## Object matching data
****************

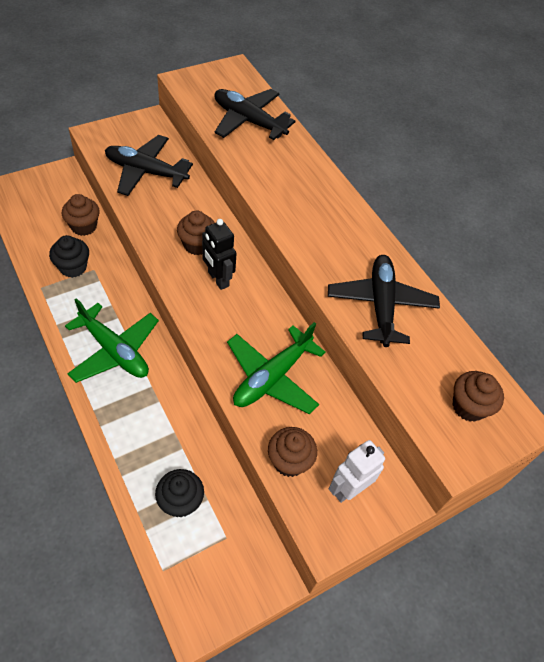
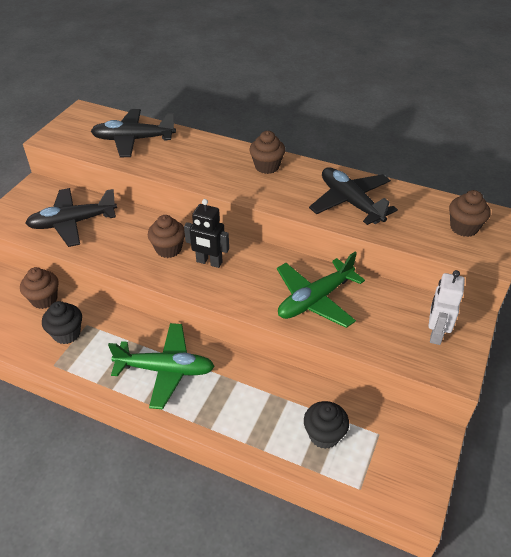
camera: 30 degrees left, 10 degrees down
(272, 377) = (315, 300): green plane -> green plane turned 45 degrees clockwise
(289, 461) = (382, 343): brown cupcake -> brown cupcake (267, 166)

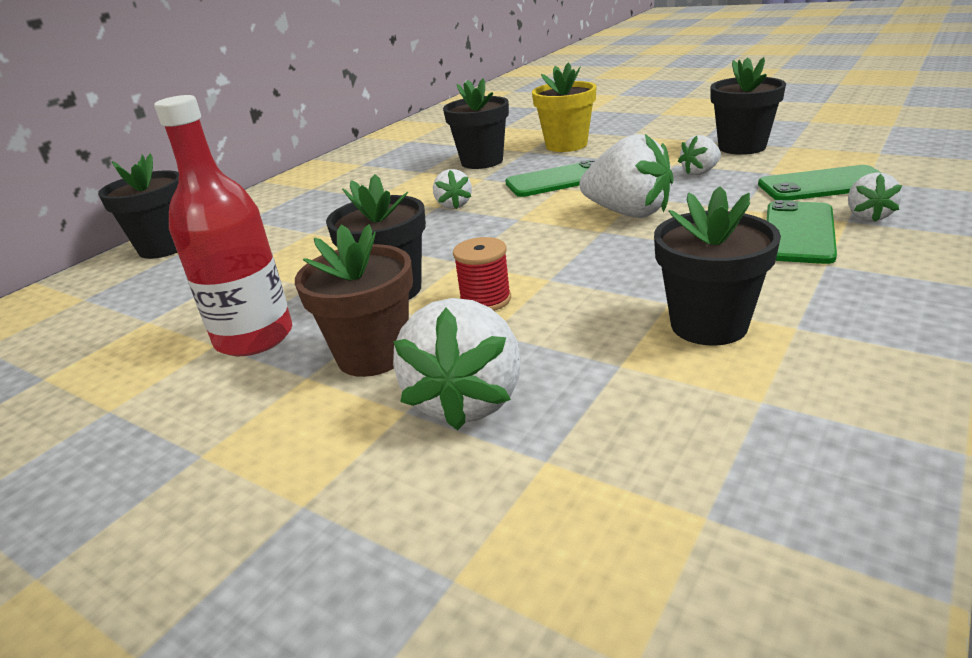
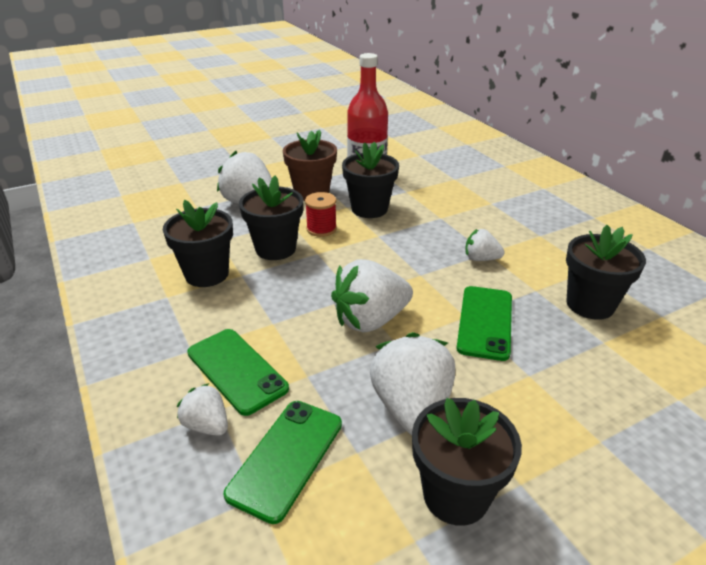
camera: 115 degrees right, 5 degrees up
(164, 247) = (519, 163): black flower pot -> black flower pot (275, 249)
(566, 145) = (601, 374): yellow flower pot -> none
(700, 172) = (411, 408): white strawberry -> white strawberry, size x1.86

****************

## What you need to do
Please transcribe all of the entries word for word, with the pictures left out.

## Finished task
camera: 30 degrees left, 10 degrees down
(272, 377) = (315, 300): green plane -> green plane turned 45 degrees clockwise
(289, 461) = (382, 343): brown cupcake -> brown cupcake (267, 166)

camera: 115 degrees right, 5 degrees up
(164, 247) = (519, 163): black flower pot -> black flower pot (275, 249)
(566, 145) = (601, 374): yellow flower pot -> none
(700, 172) = (411, 408): white strawberry -> white strawberry, size x1.86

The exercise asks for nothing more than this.